[Stored dataset items]
┌────────
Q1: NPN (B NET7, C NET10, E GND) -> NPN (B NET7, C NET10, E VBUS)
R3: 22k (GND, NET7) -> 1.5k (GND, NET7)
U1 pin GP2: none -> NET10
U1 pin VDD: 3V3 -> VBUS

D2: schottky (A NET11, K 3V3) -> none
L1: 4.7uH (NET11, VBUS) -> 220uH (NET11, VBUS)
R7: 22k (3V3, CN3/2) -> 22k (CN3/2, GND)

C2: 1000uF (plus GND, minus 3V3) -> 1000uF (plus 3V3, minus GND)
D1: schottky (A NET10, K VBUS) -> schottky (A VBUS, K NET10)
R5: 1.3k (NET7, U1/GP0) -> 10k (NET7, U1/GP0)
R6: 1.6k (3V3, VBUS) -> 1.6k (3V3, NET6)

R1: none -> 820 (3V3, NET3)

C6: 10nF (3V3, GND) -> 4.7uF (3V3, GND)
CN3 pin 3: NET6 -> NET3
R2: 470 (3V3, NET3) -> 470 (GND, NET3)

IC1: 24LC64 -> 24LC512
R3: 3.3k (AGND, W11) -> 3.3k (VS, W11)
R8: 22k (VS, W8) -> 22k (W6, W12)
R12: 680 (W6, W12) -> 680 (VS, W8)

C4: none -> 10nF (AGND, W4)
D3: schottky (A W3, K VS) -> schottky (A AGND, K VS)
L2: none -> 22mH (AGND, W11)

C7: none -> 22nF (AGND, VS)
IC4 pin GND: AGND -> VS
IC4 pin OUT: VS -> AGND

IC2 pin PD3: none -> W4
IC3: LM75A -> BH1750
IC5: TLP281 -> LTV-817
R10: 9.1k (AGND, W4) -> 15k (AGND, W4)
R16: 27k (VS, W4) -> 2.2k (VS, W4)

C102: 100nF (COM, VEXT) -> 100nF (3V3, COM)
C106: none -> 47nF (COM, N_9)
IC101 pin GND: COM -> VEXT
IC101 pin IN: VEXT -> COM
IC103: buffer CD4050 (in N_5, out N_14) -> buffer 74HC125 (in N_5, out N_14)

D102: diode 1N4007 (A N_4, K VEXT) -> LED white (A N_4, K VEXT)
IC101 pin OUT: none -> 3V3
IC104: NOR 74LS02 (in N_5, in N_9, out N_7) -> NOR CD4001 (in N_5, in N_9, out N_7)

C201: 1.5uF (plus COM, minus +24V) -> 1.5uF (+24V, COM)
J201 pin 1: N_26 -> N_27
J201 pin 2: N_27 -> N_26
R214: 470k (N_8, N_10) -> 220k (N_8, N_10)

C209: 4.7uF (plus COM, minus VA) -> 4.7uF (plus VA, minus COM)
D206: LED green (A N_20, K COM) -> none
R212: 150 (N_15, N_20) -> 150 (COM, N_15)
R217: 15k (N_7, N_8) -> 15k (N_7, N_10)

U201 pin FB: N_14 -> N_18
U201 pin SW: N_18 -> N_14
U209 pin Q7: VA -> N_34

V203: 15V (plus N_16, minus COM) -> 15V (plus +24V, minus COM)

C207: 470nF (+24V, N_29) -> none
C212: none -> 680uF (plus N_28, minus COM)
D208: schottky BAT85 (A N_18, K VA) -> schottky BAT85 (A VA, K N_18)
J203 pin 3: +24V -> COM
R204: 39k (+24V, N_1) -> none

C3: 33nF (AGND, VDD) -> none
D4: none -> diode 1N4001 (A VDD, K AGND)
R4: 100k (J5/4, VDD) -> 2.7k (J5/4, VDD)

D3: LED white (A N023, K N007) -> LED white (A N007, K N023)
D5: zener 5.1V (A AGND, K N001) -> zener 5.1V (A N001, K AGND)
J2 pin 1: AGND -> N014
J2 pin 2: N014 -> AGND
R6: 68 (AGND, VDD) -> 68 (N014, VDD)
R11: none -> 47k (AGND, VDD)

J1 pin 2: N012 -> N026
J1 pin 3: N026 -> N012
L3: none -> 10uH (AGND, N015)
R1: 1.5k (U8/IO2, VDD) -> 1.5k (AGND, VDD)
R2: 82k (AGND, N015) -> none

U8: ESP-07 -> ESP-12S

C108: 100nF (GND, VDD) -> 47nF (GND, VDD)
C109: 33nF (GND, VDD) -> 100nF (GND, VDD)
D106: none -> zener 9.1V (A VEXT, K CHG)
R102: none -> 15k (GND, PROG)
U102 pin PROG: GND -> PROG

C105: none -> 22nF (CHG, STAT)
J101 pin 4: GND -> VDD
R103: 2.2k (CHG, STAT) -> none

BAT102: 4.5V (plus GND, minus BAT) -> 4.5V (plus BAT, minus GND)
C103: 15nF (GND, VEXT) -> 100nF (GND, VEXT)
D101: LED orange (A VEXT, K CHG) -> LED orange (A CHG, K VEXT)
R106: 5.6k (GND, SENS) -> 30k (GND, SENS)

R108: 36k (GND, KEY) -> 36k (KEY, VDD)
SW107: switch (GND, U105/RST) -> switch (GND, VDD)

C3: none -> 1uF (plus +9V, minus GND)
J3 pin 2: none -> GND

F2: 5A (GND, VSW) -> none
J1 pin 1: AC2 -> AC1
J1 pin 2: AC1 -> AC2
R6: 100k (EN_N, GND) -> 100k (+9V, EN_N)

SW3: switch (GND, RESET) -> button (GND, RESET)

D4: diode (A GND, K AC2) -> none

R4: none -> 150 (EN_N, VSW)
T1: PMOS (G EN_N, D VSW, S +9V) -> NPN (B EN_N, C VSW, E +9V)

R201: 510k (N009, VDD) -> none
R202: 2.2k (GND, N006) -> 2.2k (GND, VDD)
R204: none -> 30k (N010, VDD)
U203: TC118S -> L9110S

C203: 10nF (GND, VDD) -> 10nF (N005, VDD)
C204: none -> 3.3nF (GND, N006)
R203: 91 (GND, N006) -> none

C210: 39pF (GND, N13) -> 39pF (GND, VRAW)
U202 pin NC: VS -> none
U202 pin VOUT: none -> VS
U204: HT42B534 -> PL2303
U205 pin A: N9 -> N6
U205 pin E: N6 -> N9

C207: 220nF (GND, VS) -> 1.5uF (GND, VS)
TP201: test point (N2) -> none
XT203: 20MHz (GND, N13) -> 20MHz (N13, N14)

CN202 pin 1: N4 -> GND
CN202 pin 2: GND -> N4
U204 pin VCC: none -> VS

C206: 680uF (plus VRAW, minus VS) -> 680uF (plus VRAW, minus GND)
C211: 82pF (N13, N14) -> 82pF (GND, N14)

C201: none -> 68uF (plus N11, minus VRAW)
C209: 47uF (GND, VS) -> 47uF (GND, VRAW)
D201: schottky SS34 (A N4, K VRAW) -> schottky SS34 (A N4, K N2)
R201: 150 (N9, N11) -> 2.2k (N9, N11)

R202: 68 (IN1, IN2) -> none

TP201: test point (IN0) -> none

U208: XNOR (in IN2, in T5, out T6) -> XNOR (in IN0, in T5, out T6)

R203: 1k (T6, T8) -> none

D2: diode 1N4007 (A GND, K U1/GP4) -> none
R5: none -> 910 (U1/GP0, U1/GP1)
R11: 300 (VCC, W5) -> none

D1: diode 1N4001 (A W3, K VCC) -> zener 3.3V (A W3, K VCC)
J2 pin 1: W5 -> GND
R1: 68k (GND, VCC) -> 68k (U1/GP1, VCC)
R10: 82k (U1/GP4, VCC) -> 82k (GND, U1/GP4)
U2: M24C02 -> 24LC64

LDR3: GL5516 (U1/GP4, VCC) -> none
└────────
■ **WHAT IS EXPECTED**
For each line in the records that holds "VEXT", show that line as it stands.

■ **PROBLEM SOLUTION**
C102: 100nF (COM, VEXT) -> 100nF (3V3, COM)
IC101 pin GND: COM -> VEXT
IC101 pin IN: VEXT -> COM
D102: diode 1N4007 (A N_4, K VEXT) -> LED white (A N_4, K VEXT)
D106: none -> zener 9.1V (A VEXT, K CHG)
C103: 15nF (GND, VEXT) -> 100nF (GND, VEXT)
D101: LED orange (A VEXT, K CHG) -> LED orange (A CHG, K VEXT)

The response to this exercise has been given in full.